═══ Given data

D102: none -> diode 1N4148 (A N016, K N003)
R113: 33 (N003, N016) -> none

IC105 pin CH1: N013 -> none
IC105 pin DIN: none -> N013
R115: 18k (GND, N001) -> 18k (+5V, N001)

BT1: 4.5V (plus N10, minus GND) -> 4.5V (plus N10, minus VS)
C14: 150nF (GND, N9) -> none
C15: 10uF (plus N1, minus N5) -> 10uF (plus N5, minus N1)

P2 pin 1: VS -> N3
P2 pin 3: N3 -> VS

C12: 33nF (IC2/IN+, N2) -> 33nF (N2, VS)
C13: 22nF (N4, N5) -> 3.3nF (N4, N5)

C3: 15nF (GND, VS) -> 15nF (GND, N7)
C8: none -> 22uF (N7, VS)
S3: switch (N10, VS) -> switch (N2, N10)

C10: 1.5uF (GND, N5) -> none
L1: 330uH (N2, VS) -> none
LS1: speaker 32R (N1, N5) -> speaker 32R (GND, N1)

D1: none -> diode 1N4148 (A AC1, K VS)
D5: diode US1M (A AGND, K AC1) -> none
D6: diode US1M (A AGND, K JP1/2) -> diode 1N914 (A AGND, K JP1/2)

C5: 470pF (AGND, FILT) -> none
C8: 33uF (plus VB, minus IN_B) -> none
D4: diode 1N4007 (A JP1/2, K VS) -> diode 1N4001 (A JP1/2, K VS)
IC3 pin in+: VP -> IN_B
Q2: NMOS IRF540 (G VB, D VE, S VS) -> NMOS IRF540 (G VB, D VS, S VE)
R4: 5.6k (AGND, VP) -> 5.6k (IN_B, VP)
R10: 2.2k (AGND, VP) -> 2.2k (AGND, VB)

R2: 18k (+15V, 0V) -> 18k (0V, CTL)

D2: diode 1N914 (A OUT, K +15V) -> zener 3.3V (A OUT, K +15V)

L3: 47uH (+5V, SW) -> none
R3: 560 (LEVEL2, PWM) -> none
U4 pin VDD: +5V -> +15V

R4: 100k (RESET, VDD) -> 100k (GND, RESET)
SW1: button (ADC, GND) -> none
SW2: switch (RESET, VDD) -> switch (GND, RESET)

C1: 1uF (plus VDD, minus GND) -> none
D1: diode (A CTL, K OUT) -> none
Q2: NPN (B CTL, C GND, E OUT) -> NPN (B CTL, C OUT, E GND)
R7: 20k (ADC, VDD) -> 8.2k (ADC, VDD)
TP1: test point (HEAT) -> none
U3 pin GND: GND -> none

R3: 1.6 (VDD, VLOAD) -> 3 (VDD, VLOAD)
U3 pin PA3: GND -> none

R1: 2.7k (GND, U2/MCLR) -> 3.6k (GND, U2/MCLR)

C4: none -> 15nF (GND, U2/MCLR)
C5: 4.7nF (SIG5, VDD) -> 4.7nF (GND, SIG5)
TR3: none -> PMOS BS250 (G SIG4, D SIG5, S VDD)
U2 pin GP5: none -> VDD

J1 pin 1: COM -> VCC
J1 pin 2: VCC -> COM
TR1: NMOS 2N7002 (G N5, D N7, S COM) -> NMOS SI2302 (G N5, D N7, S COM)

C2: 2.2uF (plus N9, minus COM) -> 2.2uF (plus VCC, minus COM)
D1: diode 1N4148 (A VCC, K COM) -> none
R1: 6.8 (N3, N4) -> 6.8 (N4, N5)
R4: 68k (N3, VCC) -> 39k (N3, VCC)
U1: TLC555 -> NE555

══════

#### [Problem to work on]
In the entries above, find every line with the word "RESET" and list it.

#### [Answer for the task]
R4: 100k (RESET, VDD) -> 100k (GND, RESET)
SW2: switch (RESET, VDD) -> switch (GND, RESET)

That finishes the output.